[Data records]
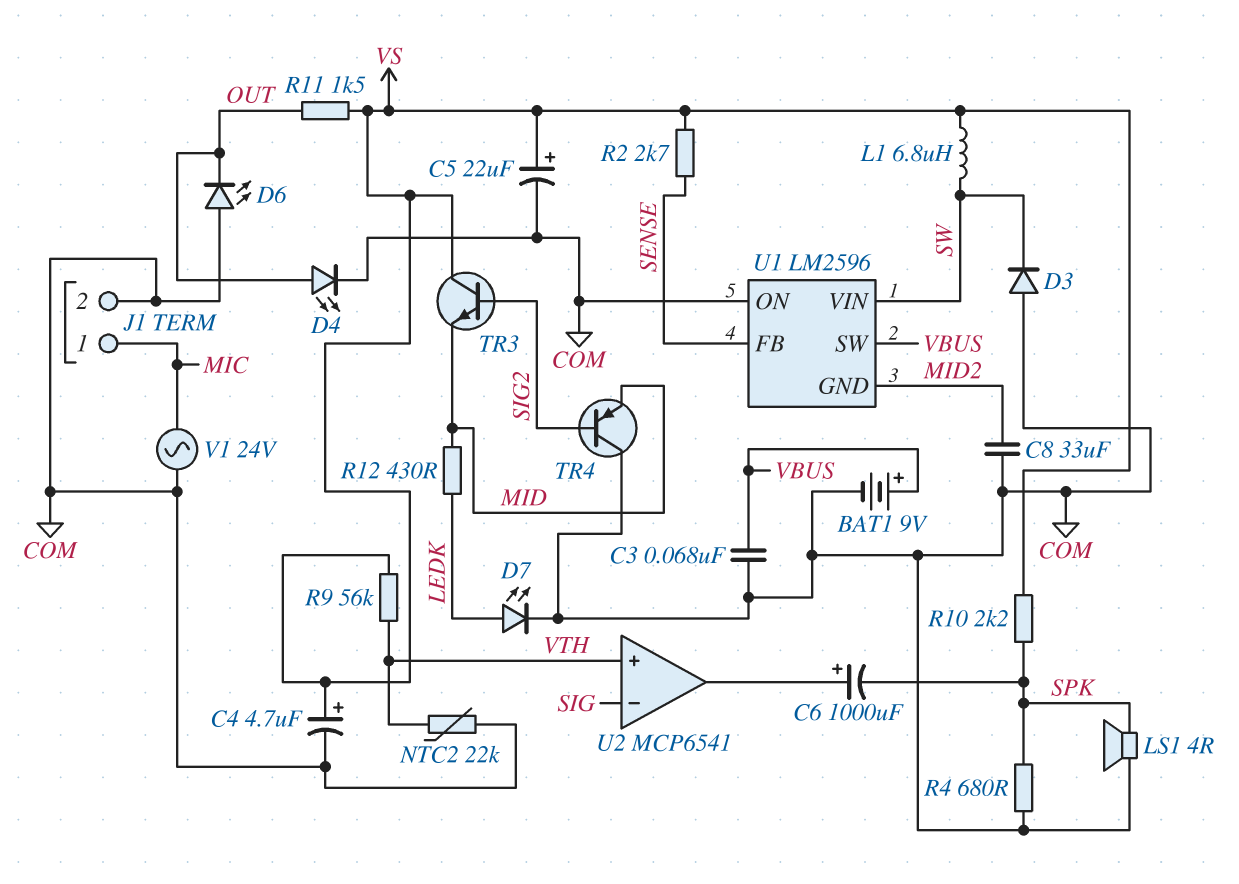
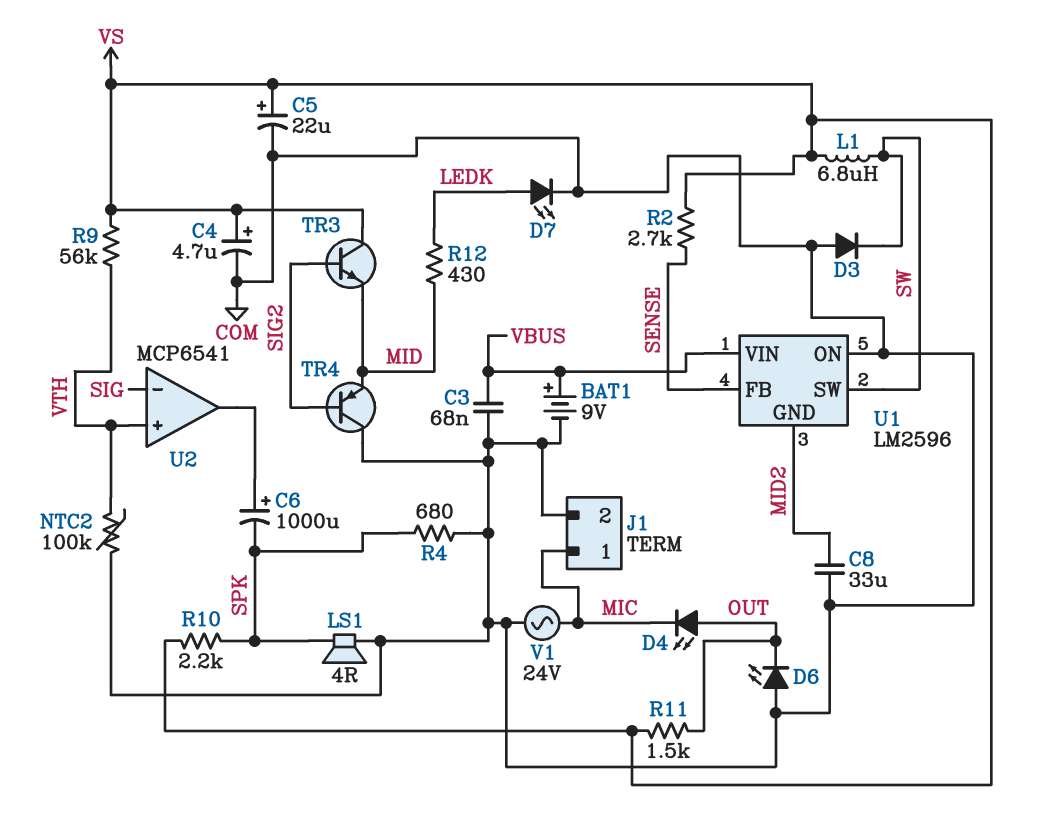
D4: LED (A OUT, K COM) -> LED (A OUT, K MIC)
NTC2: 22k (COM, VTH) -> 100k (COM, VTH)
U1 pin SW: VBUS -> SW
U1 pin VIN: SW -> VBUS

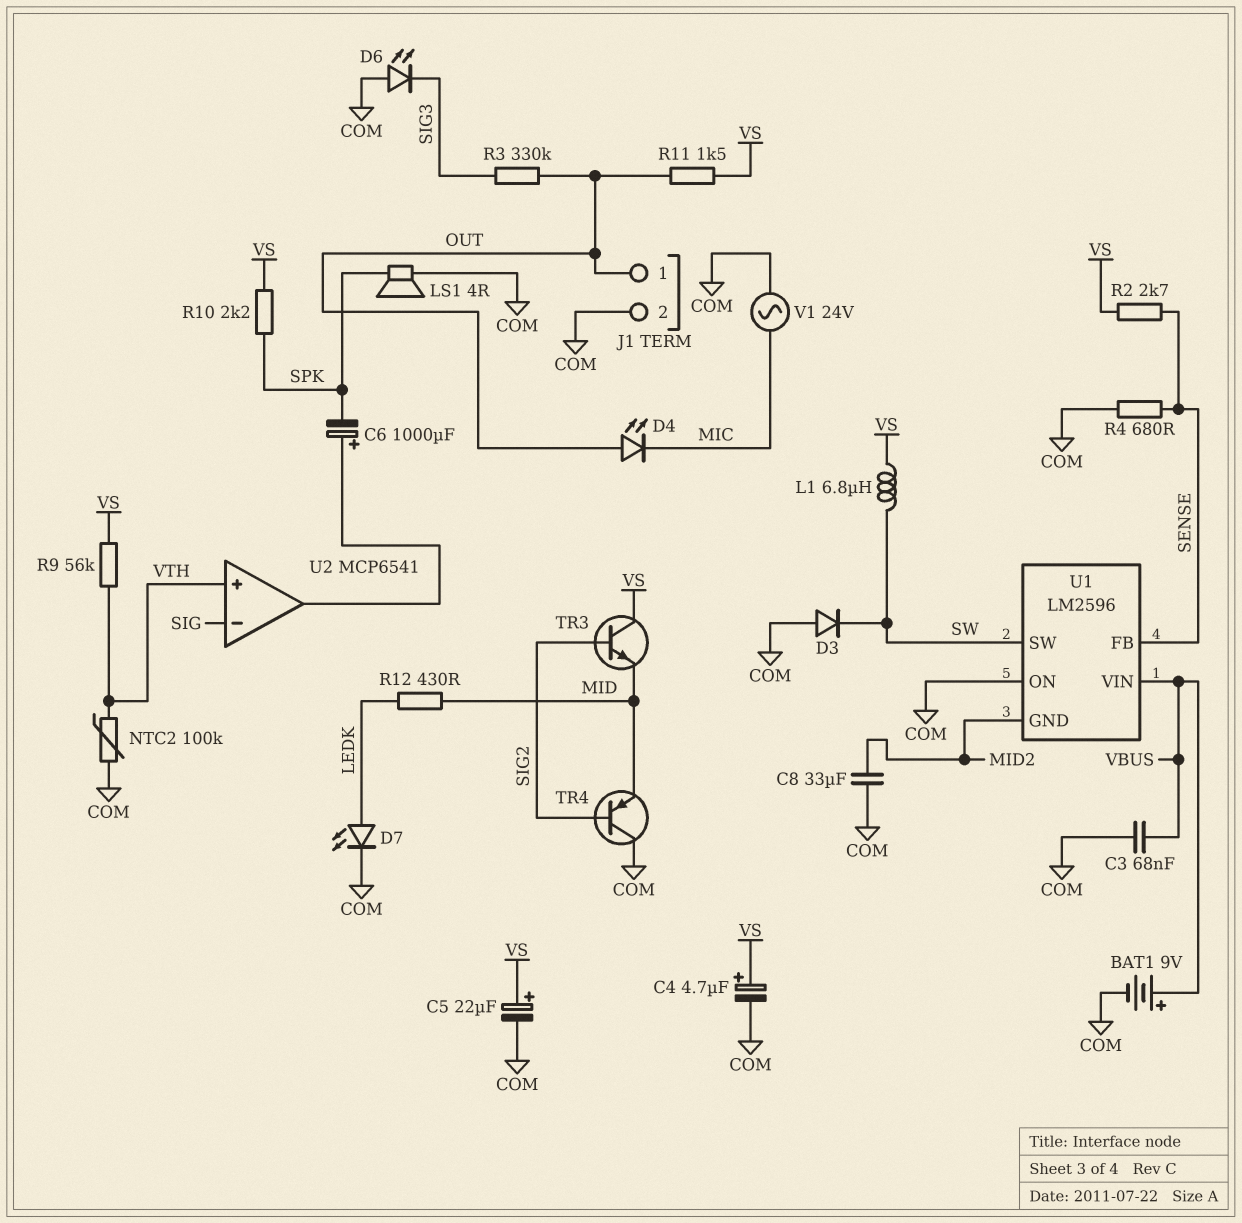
D6: LED (A COM, K OUT) -> LED (A COM, K SIG3)
J1 pin 1: MIC -> OUT
R3: none -> 330k (OUT, SIG3)
R4: 680 (COM, SPK) -> 680 (COM, SENSE)

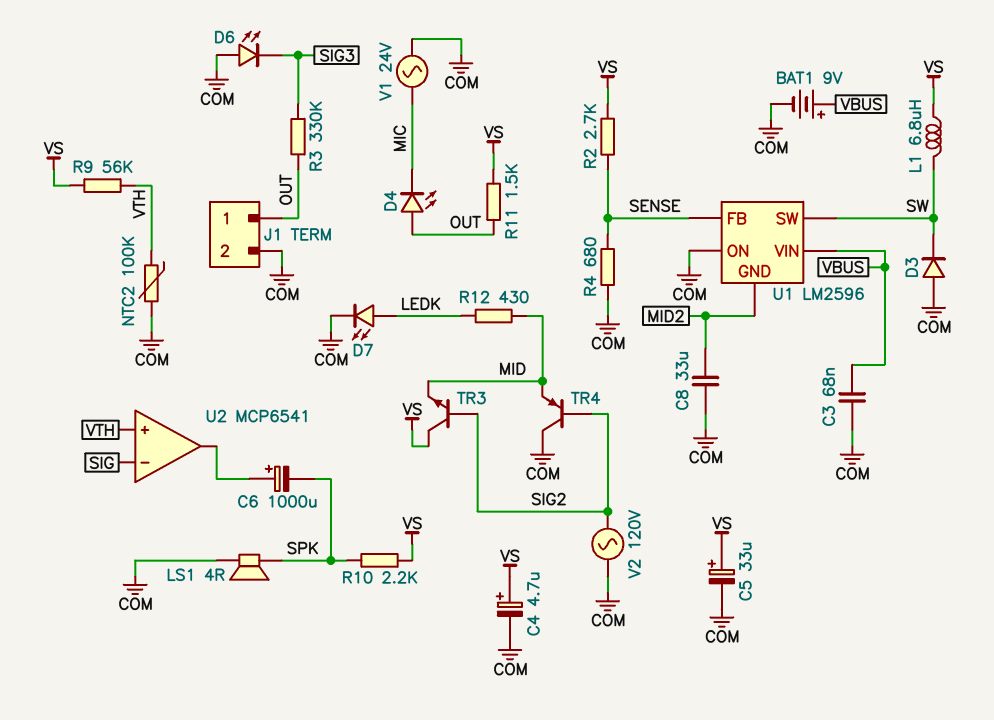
C5: 22uF (plus VS, minus COM) -> 33uF (plus VS, minus COM)
V2: none -> AC 120V (COM, SIG2)

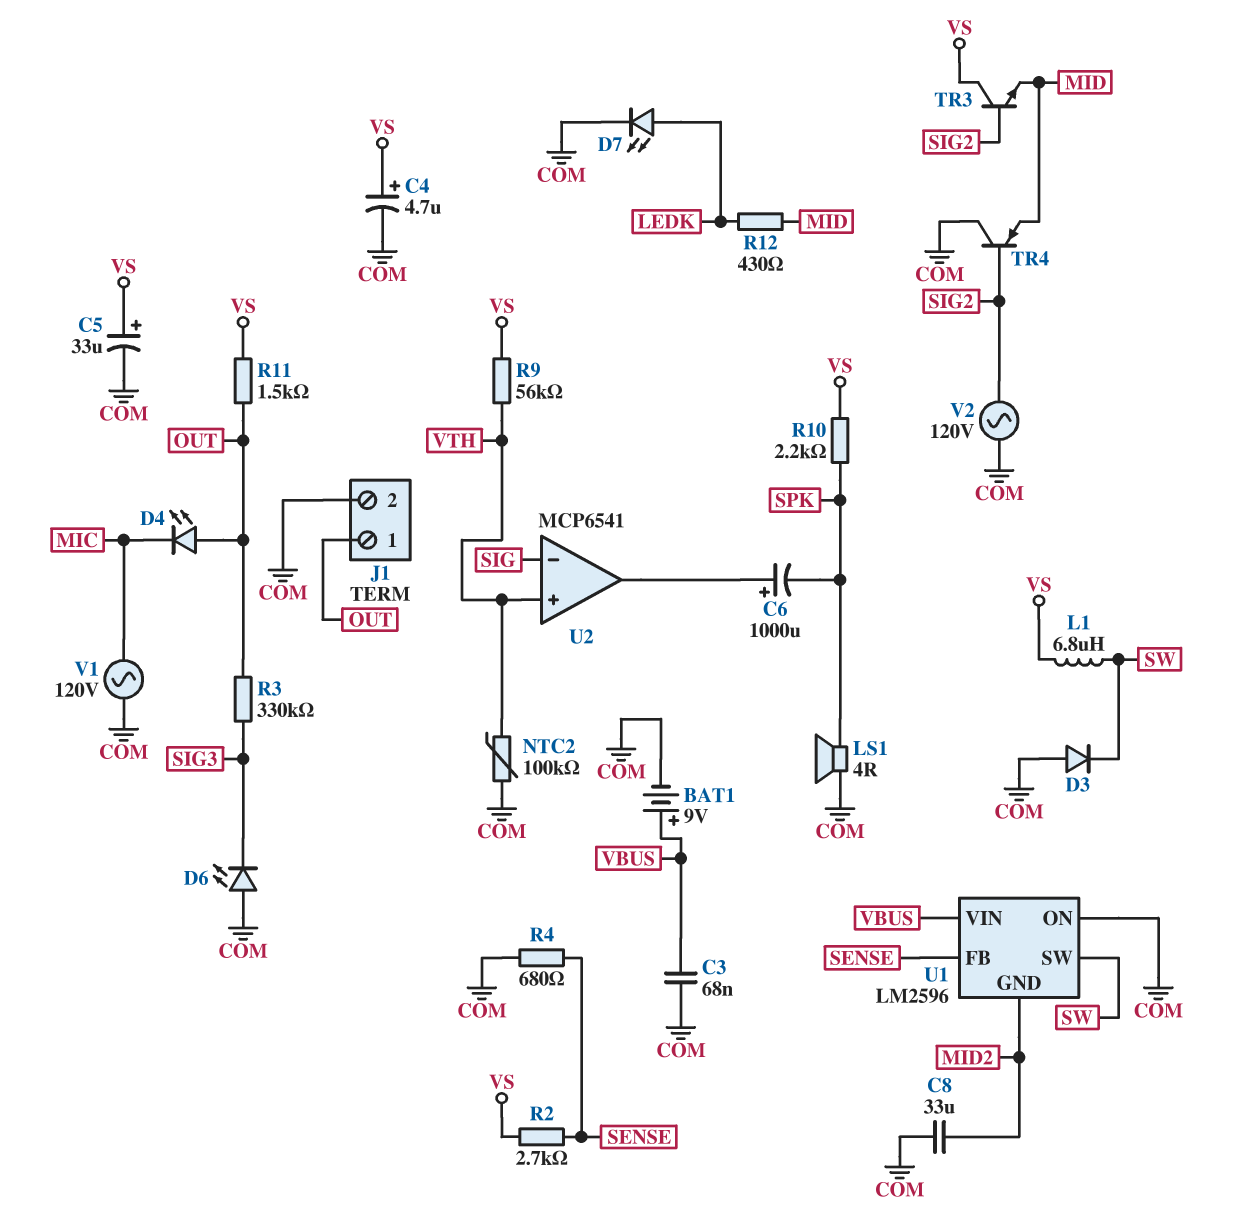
V1: AC 24V (COM, MIC) -> AC 120V (COM, MIC)

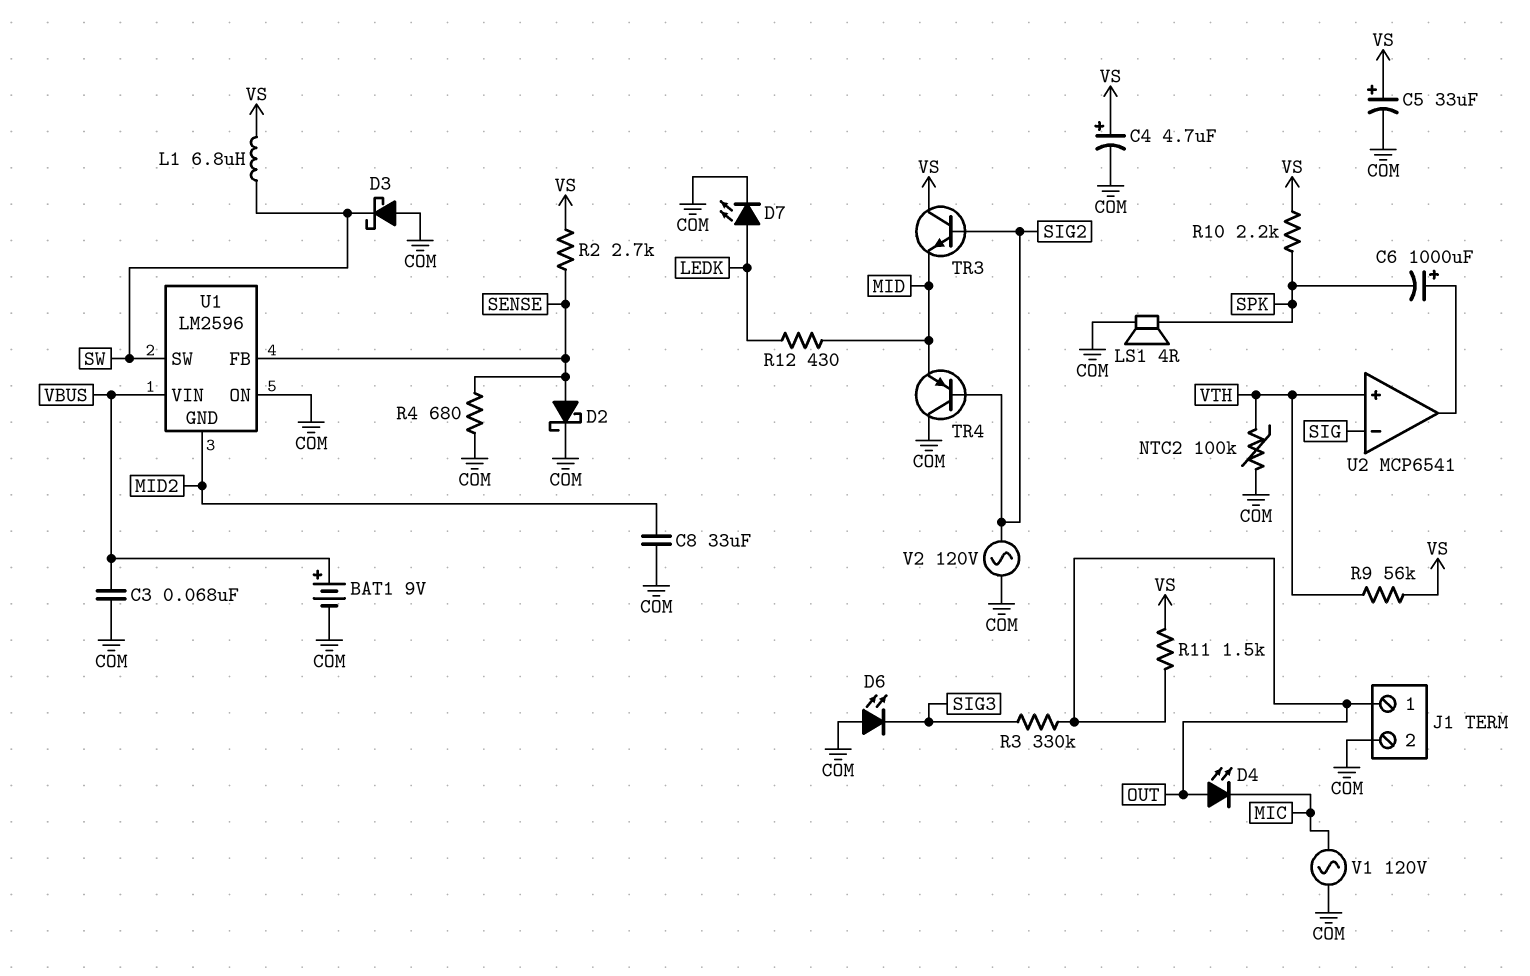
D2: none -> schottky (A SENSE, K COM)
D3: diode (A COM, K SW) -> schottky (A COM, K SW)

**Directions**
Write all the lines above out again exactly, minus the images.

**The completed task**
D4: LED (A OUT, K COM) -> LED (A OUT, K MIC)
NTC2: 22k (COM, VTH) -> 100k (COM, VTH)
U1 pin SW: VBUS -> SW
U1 pin VIN: SW -> VBUS

D6: LED (A COM, K OUT) -> LED (A COM, K SIG3)
J1 pin 1: MIC -> OUT
R3: none -> 330k (OUT, SIG3)
R4: 680 (COM, SPK) -> 680 (COM, SENSE)

C5: 22uF (plus VS, minus COM) -> 33uF (plus VS, minus COM)
V2: none -> AC 120V (COM, SIG2)

V1: AC 24V (COM, MIC) -> AC 120V (COM, MIC)

D2: none -> schottky (A SENSE, K COM)
D3: diode (A COM, K SW) -> schottky (A COM, K SW)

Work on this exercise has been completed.